- _ABOUT THIS TASK_:
Write out the line that contains "R2: none -> 680 (AGND, VCC)" and every line after it through the end of the entries, exactly as given and with no other lines.

● ● ● ● ●

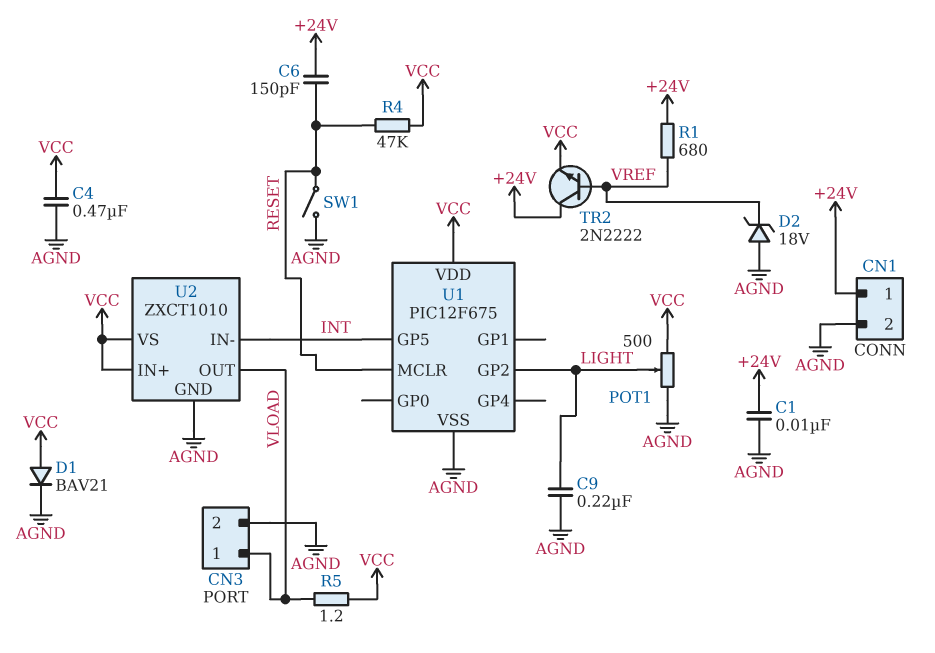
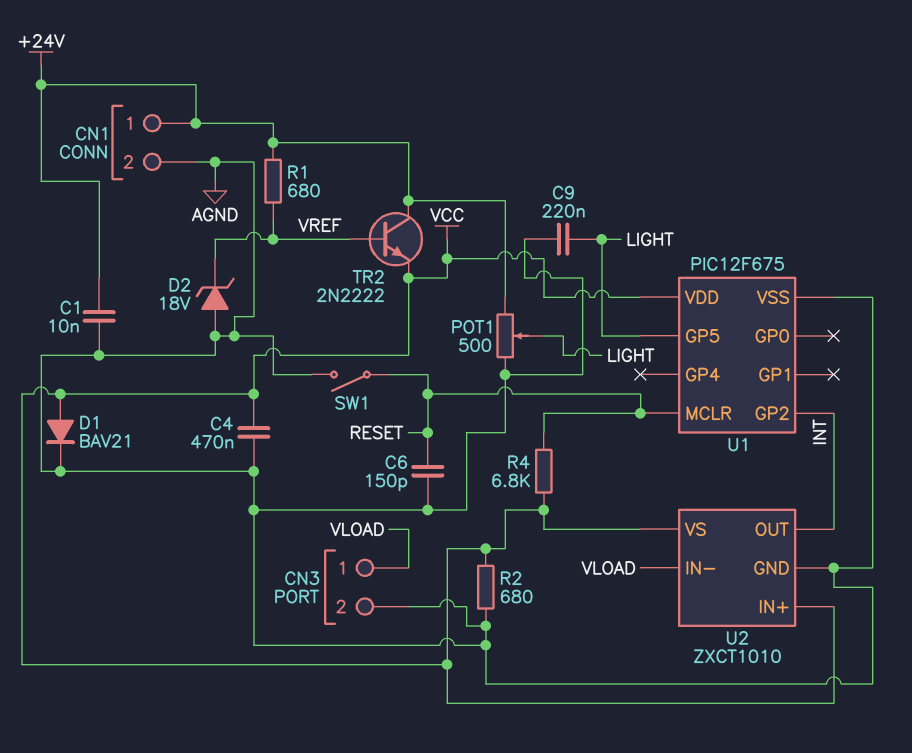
C6: 150pF (+24V, RESET) -> 150pF (AGND, RESET)
POT1: 500 (AGND, VCC, wiper LIGHT) -> 500 (+24V, AGND, wiper LIGHT)
R2: none -> 680 (AGND, VCC)
R4: 47k (RESET, VCC) -> 6.8k (RESET, VCC)
R5: 1.2 (VCC, VLOAD) -> none
U1 pin GP2: LIGHT -> INT
U1 pin GP5: INT -> LIGHT
U2 pin IN-: INT -> VLOAD
U2 pin OUT: VLOAD -> INT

● ● ● ● ●

- _EXERCISE ANSWER_:
R2: none -> 680 (AGND, VCC)
R4: 47k (RESET, VCC) -> 6.8k (RESET, VCC)
R5: 1.2 (VCC, VLOAD) -> none
U1 pin GP2: LIGHT -> INT
U1 pin GP5: INT -> LIGHT
U2 pin IN-: INT -> VLOAD
U2 pin OUT: VLOAD -> INT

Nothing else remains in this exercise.